Task to complete.
Exclude the pictures and repeat all of the data exactly.
##### Records for the exercise
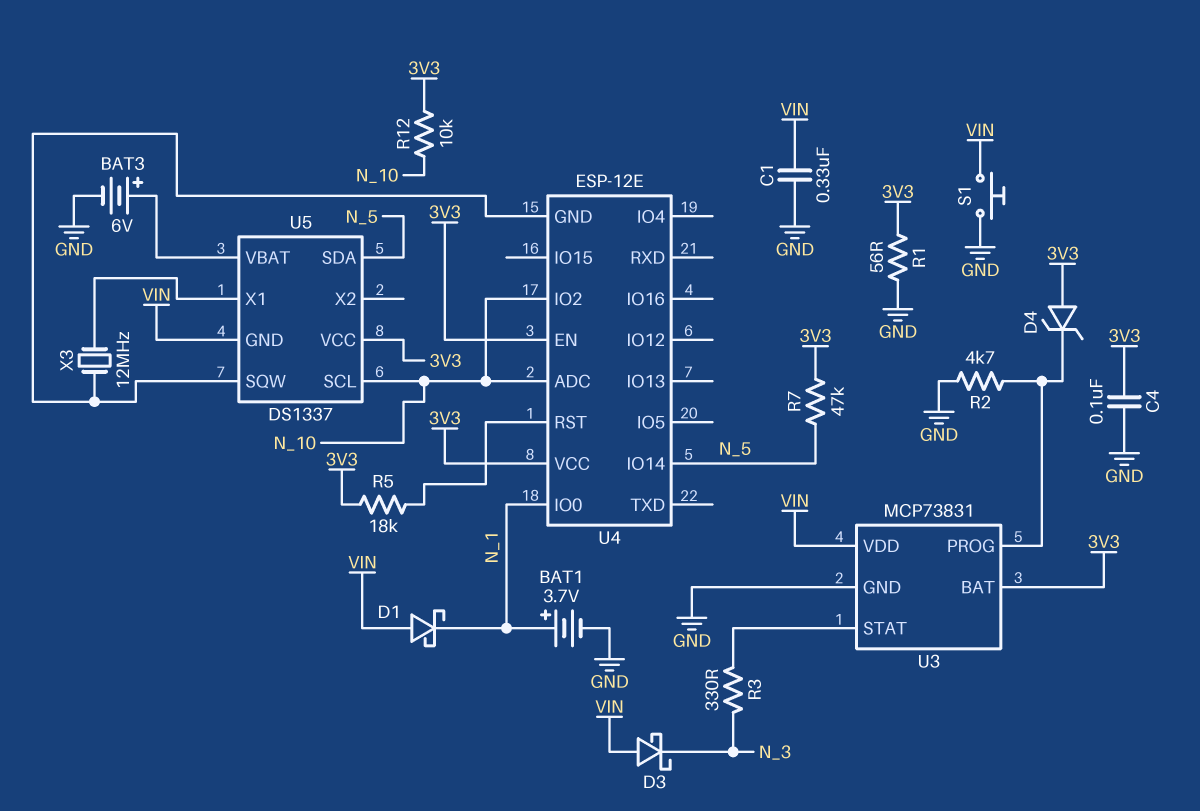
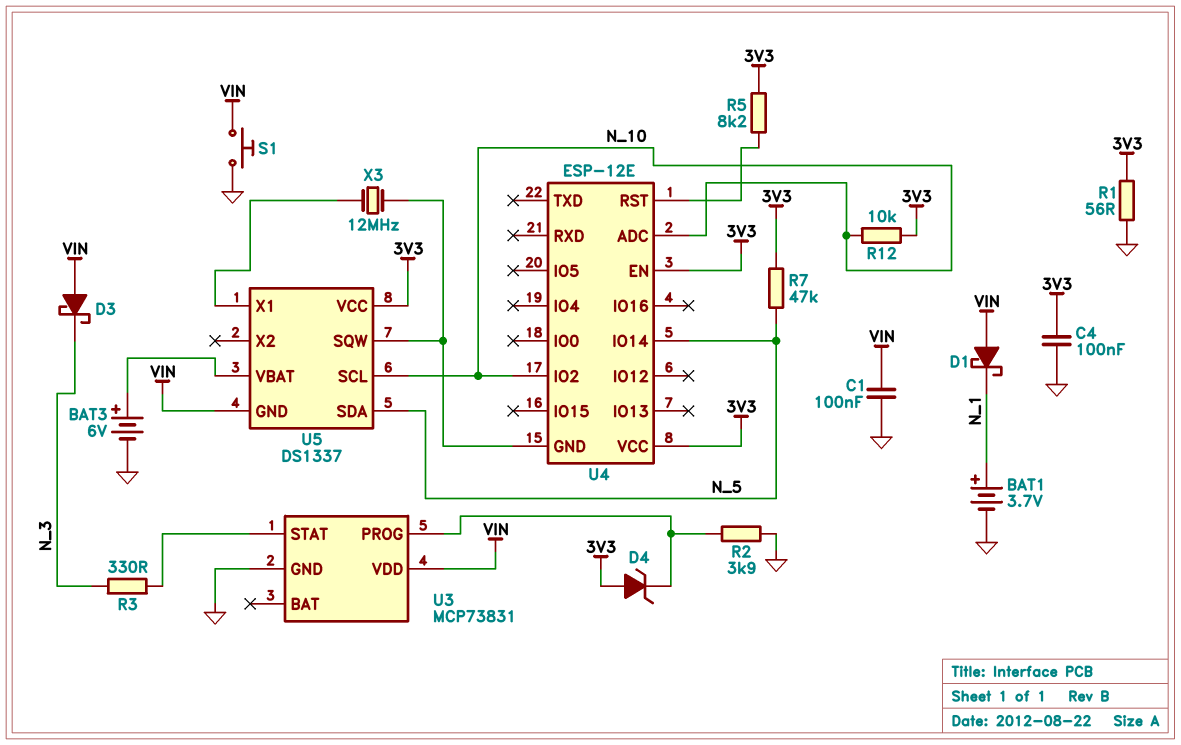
C1: 330nF (GND, VIN) -> 100nF (GND, VIN)
R2: 4.7k (GND, U3/PROG) -> 3.9k (GND, U3/PROG)
R5: 18k (3V3, U4/RST) -> 8.2k (3V3, U4/RST)
U3 pin BAT: 3V3 -> none
U4 pin IO0: N_1 -> none

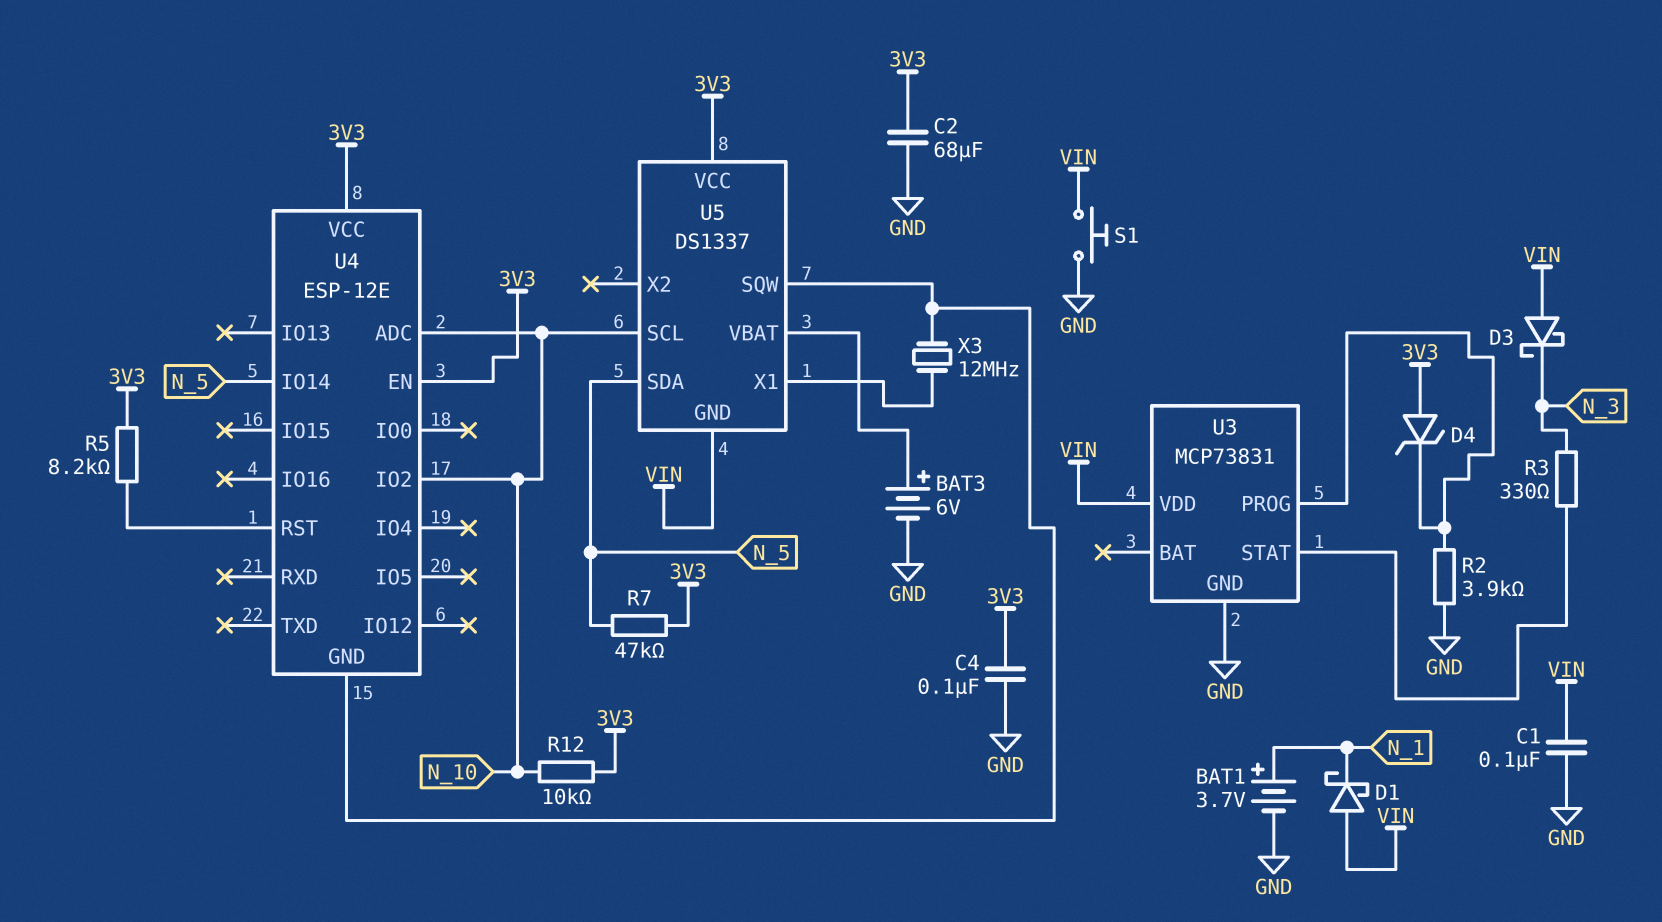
C2: none -> 68uF (3V3, GND)
R1: 56 (3V3, GND) -> none

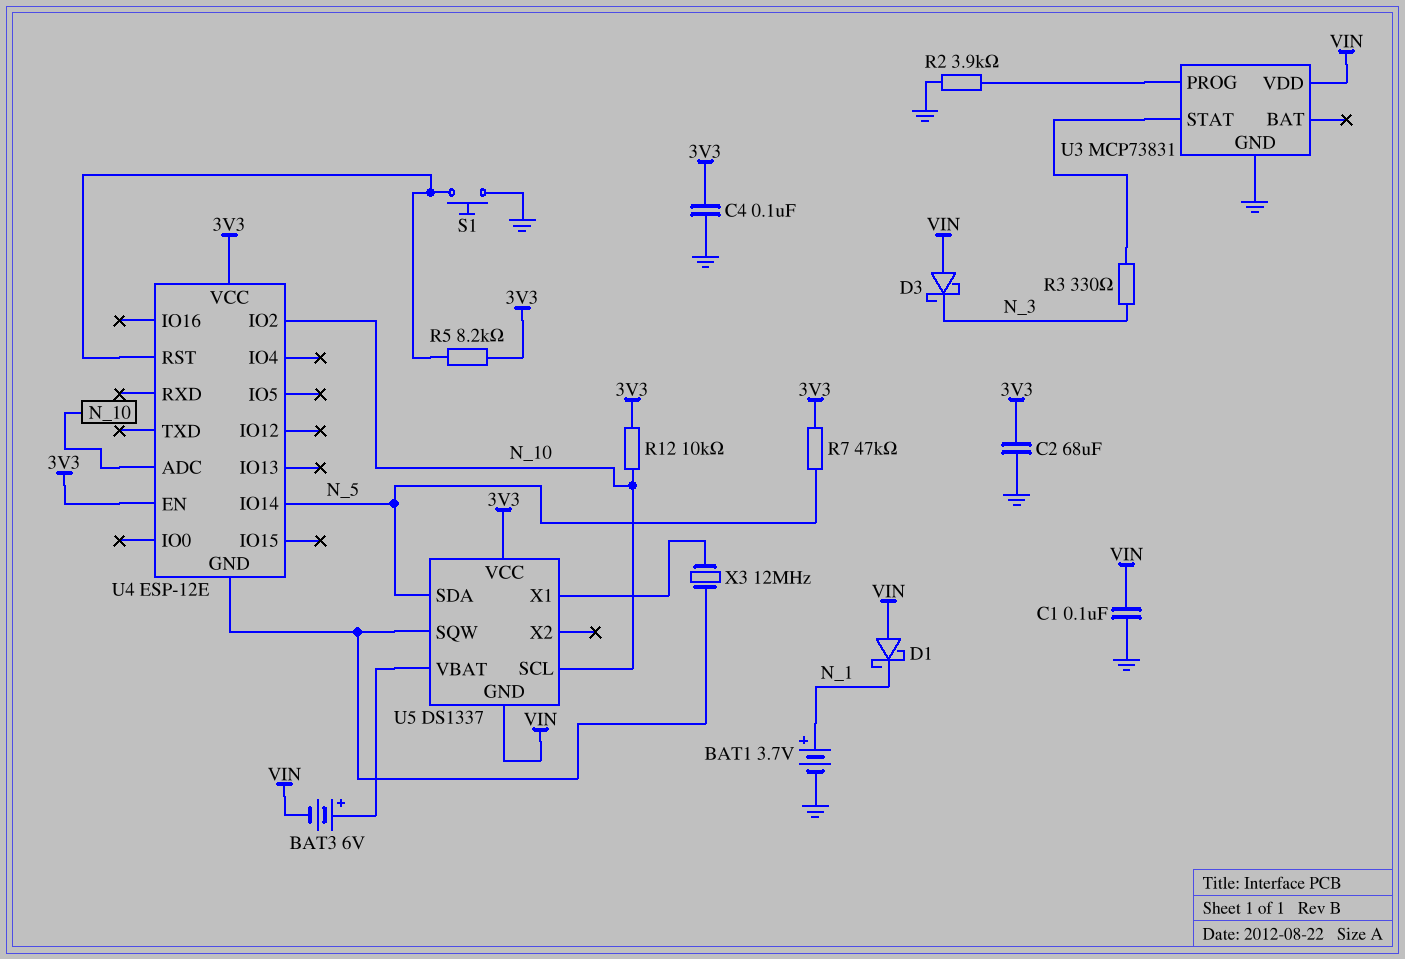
BAT3: 6V (plus U5/VBAT, minus GND) -> 6V (plus U5/VBAT, minus VIN)
D4: zener (A 3V3, K U3/PROG) -> none
S1: button (GND, VIN) -> button (GND, U4/RST)

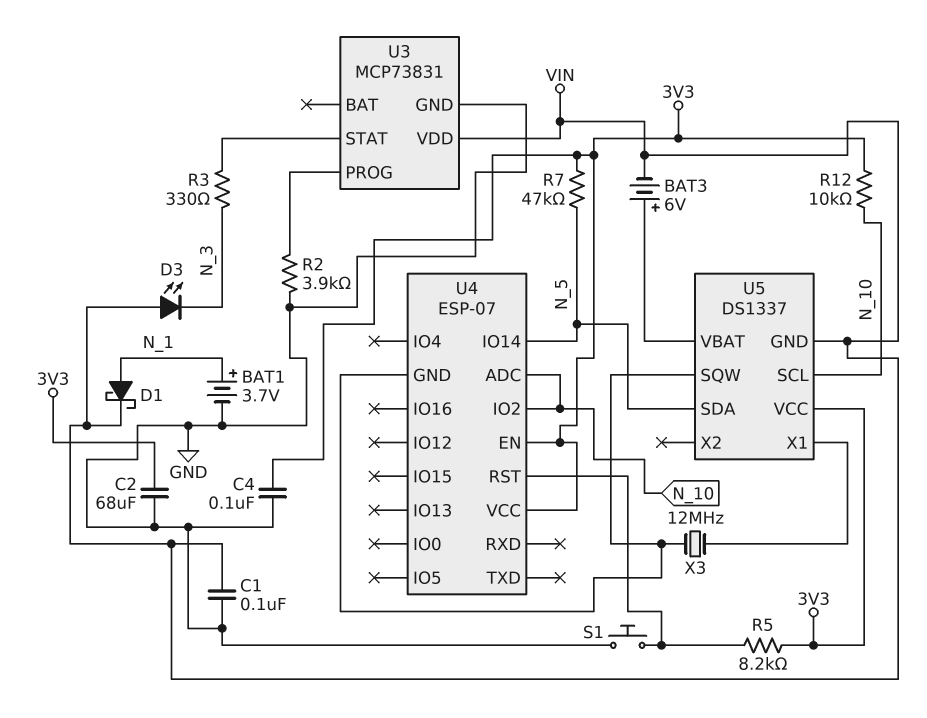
D1: schottky (A VIN, K N_1) -> schottky (A N_1, K VIN)
D3: schottky (A VIN, K N_3) -> LED (A VIN, K N_3)
U4: ESP-12E -> ESP-07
##########
Your response.
C1: 330nF (GND, VIN) -> 100nF (GND, VIN)
R2: 4.7k (GND, U3/PROG) -> 3.9k (GND, U3/PROG)
R5: 18k (3V3, U4/RST) -> 8.2k (3V3, U4/RST)
U3 pin BAT: 3V3 -> none
U4 pin IO0: N_1 -> none

C2: none -> 68uF (3V3, GND)
R1: 56 (3V3, GND) -> none

BAT3: 6V (plus U5/VBAT, minus GND) -> 6V (plus U5/VBAT, minus VIN)
D4: zener (A 3V3, K U3/PROG) -> none
S1: button (GND, VIN) -> button (GND, U4/RST)

D1: schottky (A VIN, K N_1) -> schottky (A N_1, K VIN)
D3: schottky (A VIN, K N_3) -> LED (A VIN, K N_3)
U4: ESP-12E -> ESP-07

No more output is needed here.